◆ TASK OBJECTIVE ◆
All of the data that follows needs to be printed again, exactly as it reads.

[Opening TASK DATA section]

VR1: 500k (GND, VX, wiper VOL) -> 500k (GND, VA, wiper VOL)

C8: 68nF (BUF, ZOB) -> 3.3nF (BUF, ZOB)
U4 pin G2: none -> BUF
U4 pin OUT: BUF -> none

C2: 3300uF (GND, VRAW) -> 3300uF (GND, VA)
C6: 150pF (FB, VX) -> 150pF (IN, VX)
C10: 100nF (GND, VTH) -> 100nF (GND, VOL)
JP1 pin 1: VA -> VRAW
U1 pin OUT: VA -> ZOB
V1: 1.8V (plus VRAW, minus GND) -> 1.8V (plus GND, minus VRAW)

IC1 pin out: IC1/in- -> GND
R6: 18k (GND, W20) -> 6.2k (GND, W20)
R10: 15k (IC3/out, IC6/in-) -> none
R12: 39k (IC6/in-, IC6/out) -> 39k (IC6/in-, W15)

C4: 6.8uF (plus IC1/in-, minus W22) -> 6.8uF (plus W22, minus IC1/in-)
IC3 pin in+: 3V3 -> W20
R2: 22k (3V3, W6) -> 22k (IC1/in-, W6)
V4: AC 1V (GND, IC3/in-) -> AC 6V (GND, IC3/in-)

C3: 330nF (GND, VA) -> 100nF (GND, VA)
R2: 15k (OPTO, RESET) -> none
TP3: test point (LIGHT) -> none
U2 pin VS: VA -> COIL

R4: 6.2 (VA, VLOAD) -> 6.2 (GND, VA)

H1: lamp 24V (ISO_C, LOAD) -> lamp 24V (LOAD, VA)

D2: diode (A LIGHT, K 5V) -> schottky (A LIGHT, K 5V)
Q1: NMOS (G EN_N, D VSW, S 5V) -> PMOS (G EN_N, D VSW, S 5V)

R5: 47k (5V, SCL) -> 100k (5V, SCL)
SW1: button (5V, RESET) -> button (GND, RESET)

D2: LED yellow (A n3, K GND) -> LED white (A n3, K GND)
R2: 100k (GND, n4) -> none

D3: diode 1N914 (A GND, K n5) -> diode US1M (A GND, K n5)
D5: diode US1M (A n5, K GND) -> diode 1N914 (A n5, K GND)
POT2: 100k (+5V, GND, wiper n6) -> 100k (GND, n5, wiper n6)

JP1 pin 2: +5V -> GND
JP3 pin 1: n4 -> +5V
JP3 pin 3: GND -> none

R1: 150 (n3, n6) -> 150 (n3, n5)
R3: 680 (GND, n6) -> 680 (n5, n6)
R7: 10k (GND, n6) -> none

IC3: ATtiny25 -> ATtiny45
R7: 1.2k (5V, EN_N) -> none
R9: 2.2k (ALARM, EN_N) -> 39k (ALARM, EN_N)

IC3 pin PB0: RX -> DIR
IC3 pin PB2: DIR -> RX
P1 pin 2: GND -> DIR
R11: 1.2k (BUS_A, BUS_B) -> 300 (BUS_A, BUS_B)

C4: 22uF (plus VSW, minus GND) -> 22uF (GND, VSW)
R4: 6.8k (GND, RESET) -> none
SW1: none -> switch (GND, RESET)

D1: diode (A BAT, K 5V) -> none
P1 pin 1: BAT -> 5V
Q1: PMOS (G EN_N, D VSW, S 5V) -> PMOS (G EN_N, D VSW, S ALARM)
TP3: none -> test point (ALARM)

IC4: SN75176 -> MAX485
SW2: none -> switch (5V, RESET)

[Closing TASK DATA section]

◆ RESPONSE TO THIS TASK ◆
VR1: 500k (GND, VX, wiper VOL) -> 500k (GND, VA, wiper VOL)

C8: 68nF (BUF, ZOB) -> 3.3nF (BUF, ZOB)
U4 pin G2: none -> BUF
U4 pin OUT: BUF -> none

C2: 3300uF (GND, VRAW) -> 3300uF (GND, VA)
C6: 150pF (FB, VX) -> 150pF (IN, VX)
C10: 100nF (GND, VTH) -> 100nF (GND, VOL)
JP1 pin 1: VA -> VRAW
U1 pin OUT: VA -> ZOB
V1: 1.8V (plus VRAW, minus GND) -> 1.8V (plus GND, minus VRAW)

IC1 pin out: IC1/in- -> GND
R6: 18k (GND, W20) -> 6.2k (GND, W20)
R10: 15k (IC3/out, IC6/in-) -> none
R12: 39k (IC6/in-, IC6/out) -> 39k (IC6/in-, W15)

C4: 6.8uF (plus IC1/in-, minus W22) -> 6.8uF (plus W22, minus IC1/in-)
IC3 pin in+: 3V3 -> W20
R2: 22k (3V3, W6) -> 22k (IC1/in-, W6)
V4: AC 1V (GND, IC3/in-) -> AC 6V (GND, IC3/in-)

C3: 330nF (GND, VA) -> 100nF (GND, VA)
R2: 15k (OPTO, RESET) -> none
TP3: test point (LIGHT) -> none
U2 pin VS: VA -> COIL

R4: 6.2 (VA, VLOAD) -> 6.2 (GND, VA)

H1: lamp 24V (ISO_C, LOAD) -> lamp 24V (LOAD, VA)

D2: diode (A LIGHT, K 5V) -> schottky (A LIGHT, K 5V)
Q1: NMOS (G EN_N, D VSW, S 5V) -> PMOS (G EN_N, D VSW, S 5V)

R5: 47k (5V, SCL) -> 100k (5V, SCL)
SW1: button (5V, RESET) -> button (GND, RESET)

D2: LED yellow (A n3, K GND) -> LED white (A n3, K GND)
R2: 100k (GND, n4) -> none

D3: diode 1N914 (A GND, K n5) -> diode US1M (A GND, K n5)
D5: diode US1M (A n5, K GND) -> diode 1N914 (A n5, K GND)
POT2: 100k (+5V, GND, wiper n6) -> 100k (GND, n5, wiper n6)

JP1 pin 2: +5V -> GND
JP3 pin 1: n4 -> +5V
JP3 pin 3: GND -> none

R1: 150 (n3, n6) -> 150 (n3, n5)
R3: 680 (GND, n6) -> 680 (n5, n6)
R7: 10k (GND, n6) -> none

IC3: ATtiny25 -> ATtiny45
R7: 1.2k (5V, EN_N) -> none
R9: 2.2k (ALARM, EN_N) -> 39k (ALARM, EN_N)

IC3 pin PB0: RX -> DIR
IC3 pin PB2: DIR -> RX
P1 pin 2: GND -> DIR
R11: 1.2k (BUS_A, BUS_B) -> 300 (BUS_A, BUS_B)

C4: 22uF (plus VSW, minus GND) -> 22uF (GND, VSW)
R4: 6.8k (GND, RESET) -> none
SW1: none -> switch (GND, RESET)

D1: diode (A BAT, K 5V) -> none
P1 pin 1: BAT -> 5V
Q1: PMOS (G EN_N, D VSW, S 5V) -> PMOS (G EN_N, D VSW, S ALARM)
TP3: none -> test point (ALARM)

IC4: SN75176 -> MAX485
SW2: none -> switch (5V, RESET)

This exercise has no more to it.